# PROBLEM REQUIREMENTS:
A word-for-word copy of the data is what's wanted, with no pictures.

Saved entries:

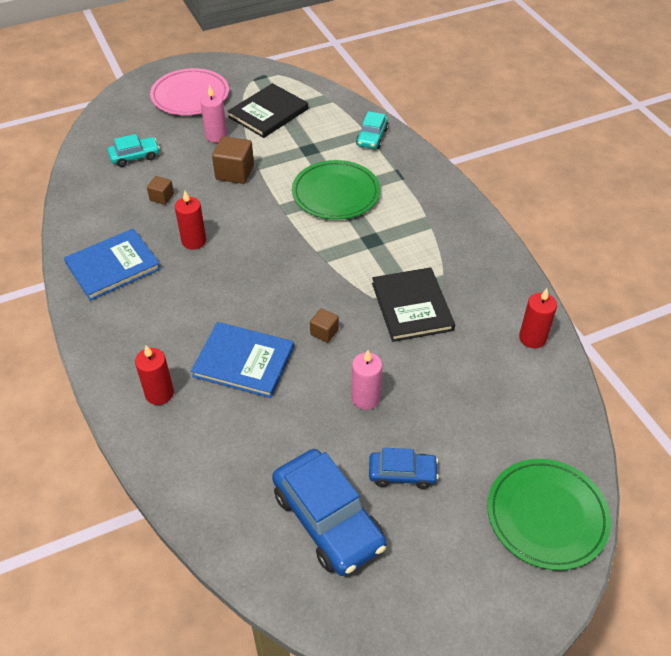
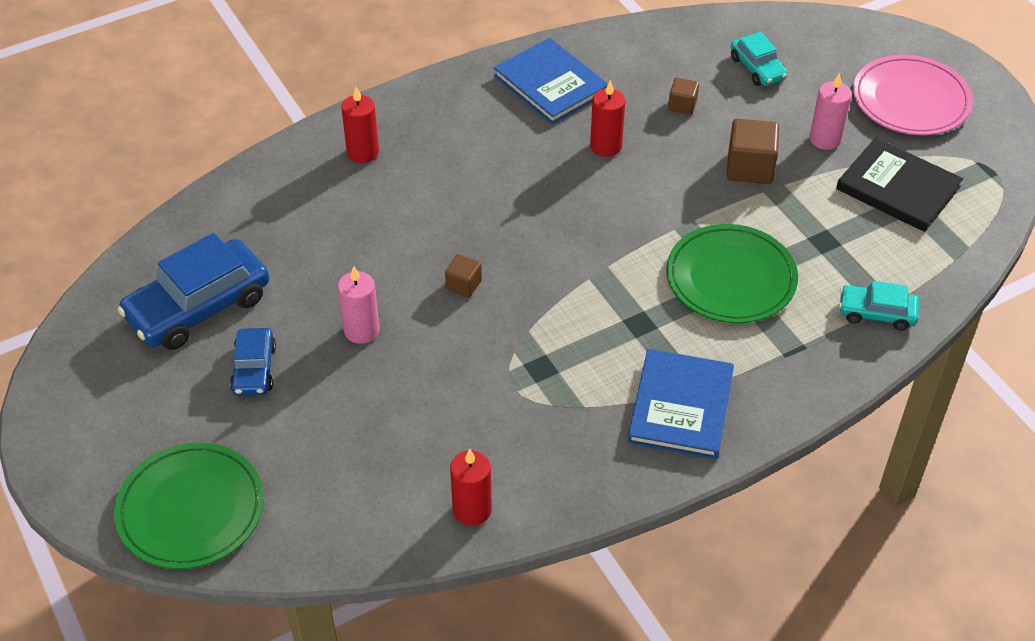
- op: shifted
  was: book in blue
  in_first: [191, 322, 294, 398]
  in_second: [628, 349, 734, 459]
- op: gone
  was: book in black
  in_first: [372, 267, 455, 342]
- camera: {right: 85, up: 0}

# YOUR SOLUTION:
- op: shifted
  was: book in blue
  in_first: [191, 322, 294, 398]
  in_second: [628, 349, 734, 459]
- op: gone
  was: book in black
  in_first: [372, 267, 455, 342]
- camera: {right: 85, up: 0}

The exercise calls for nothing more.